(Task directions)
From the records below, state how many lines include the word "yellow", giving only that number.
________
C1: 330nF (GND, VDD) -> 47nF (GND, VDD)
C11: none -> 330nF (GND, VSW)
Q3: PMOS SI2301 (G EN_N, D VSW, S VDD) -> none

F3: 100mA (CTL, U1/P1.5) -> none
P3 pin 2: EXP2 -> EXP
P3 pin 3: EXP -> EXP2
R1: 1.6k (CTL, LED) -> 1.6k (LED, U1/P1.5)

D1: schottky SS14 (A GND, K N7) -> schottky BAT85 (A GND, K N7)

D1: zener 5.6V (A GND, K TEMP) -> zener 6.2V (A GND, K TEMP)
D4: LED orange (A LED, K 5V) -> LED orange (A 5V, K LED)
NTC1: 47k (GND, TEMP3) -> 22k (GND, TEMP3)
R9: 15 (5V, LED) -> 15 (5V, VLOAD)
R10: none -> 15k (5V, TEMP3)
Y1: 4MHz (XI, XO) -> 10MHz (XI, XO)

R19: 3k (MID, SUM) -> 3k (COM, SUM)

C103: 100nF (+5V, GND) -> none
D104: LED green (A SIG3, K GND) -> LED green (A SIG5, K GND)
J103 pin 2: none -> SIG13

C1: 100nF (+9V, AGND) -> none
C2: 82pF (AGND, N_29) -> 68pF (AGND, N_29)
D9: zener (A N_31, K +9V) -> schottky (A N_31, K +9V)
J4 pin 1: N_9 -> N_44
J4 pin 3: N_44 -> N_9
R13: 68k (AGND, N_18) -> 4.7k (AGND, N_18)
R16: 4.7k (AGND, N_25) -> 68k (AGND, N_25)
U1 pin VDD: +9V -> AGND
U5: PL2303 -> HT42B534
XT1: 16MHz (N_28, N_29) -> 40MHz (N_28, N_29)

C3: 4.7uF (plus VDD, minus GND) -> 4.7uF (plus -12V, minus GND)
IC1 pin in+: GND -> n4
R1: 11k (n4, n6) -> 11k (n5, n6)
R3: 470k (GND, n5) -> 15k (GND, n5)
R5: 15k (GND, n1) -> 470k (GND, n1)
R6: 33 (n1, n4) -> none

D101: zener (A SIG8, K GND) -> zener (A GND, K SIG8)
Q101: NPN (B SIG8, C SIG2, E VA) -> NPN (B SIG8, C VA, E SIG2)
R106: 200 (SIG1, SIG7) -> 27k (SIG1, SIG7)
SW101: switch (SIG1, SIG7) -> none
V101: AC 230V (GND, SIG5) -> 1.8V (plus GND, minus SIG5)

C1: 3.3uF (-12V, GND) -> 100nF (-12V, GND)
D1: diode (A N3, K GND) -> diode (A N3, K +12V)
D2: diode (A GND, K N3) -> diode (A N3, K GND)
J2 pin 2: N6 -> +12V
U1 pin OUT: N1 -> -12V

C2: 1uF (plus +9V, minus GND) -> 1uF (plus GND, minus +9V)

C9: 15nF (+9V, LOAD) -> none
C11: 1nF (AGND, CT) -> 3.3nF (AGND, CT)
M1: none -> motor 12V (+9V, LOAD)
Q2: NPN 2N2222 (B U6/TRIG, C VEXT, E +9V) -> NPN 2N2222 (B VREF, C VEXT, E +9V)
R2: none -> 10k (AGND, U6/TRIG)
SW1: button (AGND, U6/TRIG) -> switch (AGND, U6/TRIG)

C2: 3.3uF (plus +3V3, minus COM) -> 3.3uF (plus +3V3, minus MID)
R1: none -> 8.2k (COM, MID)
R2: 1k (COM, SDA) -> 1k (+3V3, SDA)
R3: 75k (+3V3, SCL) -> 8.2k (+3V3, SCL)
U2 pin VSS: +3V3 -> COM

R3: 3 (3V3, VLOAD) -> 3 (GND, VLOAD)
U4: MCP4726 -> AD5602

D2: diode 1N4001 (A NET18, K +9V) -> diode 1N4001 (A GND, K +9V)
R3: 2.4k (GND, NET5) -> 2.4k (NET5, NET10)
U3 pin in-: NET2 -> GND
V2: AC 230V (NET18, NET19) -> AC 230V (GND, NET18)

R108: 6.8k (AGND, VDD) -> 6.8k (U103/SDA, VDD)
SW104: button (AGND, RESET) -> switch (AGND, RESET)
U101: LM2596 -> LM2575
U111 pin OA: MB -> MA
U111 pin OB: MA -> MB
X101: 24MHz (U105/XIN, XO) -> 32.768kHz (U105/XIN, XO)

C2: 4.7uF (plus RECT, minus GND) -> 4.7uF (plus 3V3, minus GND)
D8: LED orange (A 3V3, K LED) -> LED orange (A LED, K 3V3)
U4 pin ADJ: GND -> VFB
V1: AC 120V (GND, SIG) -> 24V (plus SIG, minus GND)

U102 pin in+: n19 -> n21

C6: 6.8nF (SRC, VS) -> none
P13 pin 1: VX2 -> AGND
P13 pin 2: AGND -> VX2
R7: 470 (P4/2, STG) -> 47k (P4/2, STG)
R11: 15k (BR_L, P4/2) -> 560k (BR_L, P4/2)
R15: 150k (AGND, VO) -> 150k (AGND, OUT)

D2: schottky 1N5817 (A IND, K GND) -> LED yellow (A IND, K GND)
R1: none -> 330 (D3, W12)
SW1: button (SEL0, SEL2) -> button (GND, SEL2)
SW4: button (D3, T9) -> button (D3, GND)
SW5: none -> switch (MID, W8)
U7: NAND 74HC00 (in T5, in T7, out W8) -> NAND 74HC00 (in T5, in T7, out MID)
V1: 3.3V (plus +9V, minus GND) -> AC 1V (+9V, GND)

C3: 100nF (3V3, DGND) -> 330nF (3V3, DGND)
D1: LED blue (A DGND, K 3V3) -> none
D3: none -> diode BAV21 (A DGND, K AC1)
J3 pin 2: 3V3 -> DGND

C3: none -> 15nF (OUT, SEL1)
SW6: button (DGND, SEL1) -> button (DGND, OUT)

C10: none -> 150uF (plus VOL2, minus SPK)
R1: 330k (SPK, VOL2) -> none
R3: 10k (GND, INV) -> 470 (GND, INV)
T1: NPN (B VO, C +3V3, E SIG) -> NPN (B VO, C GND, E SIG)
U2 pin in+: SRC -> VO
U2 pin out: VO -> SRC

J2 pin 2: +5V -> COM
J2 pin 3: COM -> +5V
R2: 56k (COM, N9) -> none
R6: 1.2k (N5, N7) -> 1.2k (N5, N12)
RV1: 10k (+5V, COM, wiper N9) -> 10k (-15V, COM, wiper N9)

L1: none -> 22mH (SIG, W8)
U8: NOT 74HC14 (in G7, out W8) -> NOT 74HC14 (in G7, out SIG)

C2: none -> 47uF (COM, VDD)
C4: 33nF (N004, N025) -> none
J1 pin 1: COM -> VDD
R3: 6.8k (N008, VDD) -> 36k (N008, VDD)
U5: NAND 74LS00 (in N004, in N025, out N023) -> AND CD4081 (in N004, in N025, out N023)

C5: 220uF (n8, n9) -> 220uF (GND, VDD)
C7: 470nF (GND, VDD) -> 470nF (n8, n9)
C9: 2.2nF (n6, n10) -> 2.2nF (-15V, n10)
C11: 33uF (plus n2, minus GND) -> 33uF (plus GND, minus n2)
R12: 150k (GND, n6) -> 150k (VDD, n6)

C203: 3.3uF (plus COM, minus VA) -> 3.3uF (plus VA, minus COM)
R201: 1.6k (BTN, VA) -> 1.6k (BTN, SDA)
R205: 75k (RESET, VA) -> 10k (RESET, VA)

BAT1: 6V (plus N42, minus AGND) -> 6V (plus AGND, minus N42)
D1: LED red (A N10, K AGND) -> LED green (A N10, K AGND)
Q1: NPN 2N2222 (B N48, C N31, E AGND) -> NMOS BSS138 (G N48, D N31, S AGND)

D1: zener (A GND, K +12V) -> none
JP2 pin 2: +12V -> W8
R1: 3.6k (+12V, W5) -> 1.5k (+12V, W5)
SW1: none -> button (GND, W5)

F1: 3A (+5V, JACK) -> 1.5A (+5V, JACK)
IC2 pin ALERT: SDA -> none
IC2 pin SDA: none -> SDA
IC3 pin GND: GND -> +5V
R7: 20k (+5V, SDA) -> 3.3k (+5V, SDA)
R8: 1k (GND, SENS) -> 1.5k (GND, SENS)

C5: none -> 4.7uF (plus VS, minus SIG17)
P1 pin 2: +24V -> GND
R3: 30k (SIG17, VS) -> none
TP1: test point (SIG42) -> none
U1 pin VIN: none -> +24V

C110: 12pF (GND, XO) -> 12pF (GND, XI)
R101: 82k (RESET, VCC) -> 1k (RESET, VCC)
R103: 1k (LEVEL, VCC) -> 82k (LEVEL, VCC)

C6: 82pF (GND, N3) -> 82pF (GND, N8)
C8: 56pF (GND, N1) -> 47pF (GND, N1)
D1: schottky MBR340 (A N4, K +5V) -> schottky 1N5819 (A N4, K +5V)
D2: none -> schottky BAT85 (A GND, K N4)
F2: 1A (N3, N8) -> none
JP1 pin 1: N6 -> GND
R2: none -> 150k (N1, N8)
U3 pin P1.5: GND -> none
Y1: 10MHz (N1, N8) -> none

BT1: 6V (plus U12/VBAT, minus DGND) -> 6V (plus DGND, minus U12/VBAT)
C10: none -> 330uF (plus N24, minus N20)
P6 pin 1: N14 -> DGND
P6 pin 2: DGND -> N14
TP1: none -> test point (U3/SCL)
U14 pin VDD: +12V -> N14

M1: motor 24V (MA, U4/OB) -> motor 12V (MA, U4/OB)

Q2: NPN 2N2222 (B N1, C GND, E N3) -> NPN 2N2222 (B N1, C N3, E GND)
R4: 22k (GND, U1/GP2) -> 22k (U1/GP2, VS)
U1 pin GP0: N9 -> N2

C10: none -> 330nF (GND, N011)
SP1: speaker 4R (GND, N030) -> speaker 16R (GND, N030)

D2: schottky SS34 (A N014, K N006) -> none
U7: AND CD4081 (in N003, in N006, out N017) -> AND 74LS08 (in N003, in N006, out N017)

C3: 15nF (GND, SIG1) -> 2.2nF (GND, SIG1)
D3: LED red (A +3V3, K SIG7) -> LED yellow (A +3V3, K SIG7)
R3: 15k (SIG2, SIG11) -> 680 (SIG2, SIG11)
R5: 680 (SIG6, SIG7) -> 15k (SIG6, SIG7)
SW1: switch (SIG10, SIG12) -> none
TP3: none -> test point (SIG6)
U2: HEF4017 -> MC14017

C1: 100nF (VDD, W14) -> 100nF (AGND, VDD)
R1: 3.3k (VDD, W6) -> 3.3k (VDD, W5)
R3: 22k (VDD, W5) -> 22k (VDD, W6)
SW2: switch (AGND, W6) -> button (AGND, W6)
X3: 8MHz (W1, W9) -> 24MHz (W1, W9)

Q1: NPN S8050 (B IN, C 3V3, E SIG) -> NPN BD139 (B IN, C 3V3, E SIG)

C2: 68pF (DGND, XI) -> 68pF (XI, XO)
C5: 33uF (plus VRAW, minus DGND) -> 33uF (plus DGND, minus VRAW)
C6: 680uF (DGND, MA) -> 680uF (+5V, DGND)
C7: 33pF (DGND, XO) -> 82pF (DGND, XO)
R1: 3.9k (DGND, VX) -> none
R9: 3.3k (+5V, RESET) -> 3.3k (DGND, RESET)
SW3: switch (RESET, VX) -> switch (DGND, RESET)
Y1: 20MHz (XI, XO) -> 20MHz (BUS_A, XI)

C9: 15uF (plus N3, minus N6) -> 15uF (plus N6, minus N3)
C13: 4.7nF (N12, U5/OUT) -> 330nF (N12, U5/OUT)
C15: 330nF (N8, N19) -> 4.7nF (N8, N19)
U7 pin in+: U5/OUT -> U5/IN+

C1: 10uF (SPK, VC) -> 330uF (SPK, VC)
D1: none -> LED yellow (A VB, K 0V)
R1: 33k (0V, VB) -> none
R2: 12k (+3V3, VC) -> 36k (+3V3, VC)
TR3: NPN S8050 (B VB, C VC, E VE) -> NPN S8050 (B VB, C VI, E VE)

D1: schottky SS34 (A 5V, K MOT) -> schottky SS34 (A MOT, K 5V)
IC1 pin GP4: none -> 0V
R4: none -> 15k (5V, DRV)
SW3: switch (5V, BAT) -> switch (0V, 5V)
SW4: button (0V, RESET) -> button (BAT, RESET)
________
(Response to this task)
3